*ENTRIES PROVIDED*:
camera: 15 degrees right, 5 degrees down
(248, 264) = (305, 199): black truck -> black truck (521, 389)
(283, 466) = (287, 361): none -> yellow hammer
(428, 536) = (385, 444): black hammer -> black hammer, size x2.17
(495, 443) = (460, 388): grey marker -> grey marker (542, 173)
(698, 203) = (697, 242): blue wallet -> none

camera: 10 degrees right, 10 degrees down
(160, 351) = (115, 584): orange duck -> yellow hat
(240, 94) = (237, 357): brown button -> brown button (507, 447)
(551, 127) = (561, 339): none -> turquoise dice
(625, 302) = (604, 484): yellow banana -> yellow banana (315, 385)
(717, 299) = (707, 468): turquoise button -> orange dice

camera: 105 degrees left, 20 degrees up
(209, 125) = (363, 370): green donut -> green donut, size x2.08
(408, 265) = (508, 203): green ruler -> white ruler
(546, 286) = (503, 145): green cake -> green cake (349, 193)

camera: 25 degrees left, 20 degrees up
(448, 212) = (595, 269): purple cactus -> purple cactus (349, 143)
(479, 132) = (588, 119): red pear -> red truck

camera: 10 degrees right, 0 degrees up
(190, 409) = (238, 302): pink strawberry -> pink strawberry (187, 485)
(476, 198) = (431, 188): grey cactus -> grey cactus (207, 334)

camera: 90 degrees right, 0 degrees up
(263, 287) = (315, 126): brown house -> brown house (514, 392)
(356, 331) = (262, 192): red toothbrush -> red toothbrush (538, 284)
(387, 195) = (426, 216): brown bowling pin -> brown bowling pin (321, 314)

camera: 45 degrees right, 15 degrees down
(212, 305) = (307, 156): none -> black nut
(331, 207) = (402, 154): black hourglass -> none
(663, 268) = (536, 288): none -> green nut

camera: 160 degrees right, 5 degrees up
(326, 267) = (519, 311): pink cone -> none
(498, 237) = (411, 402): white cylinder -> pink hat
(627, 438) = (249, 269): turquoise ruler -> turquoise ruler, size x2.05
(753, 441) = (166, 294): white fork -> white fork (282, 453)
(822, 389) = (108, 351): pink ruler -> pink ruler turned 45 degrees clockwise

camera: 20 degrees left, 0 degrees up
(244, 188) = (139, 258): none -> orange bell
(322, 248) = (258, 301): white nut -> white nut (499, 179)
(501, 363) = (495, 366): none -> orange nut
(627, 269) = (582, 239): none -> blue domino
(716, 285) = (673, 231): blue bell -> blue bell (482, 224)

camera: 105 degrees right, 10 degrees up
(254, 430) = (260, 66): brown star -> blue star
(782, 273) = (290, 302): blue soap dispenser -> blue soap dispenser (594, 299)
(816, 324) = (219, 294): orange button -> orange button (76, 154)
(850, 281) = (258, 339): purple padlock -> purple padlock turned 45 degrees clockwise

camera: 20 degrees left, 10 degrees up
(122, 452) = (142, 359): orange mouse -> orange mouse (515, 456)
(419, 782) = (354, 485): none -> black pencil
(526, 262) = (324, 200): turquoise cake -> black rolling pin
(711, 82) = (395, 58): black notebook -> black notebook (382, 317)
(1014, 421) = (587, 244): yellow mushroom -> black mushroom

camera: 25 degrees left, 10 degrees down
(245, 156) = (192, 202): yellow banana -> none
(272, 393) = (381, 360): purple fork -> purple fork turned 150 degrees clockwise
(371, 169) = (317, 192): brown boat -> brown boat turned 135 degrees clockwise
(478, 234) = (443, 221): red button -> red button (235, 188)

*ACTIVITY*:
The result should be every line of the material that contains the word "clockwise", so copy those lines.

*PROBLEM SOLUTION*:
(822, 389) = (108, 351): pink ruler -> pink ruler turned 45 degrees clockwise
(850, 281) = (258, 339): purple padlock -> purple padlock turned 45 degrees clockwise
(272, 393) = (381, 360): purple fork -> purple fork turned 150 degrees clockwise
(371, 169) = (317, 192): brown boat -> brown boat turned 135 degrees clockwise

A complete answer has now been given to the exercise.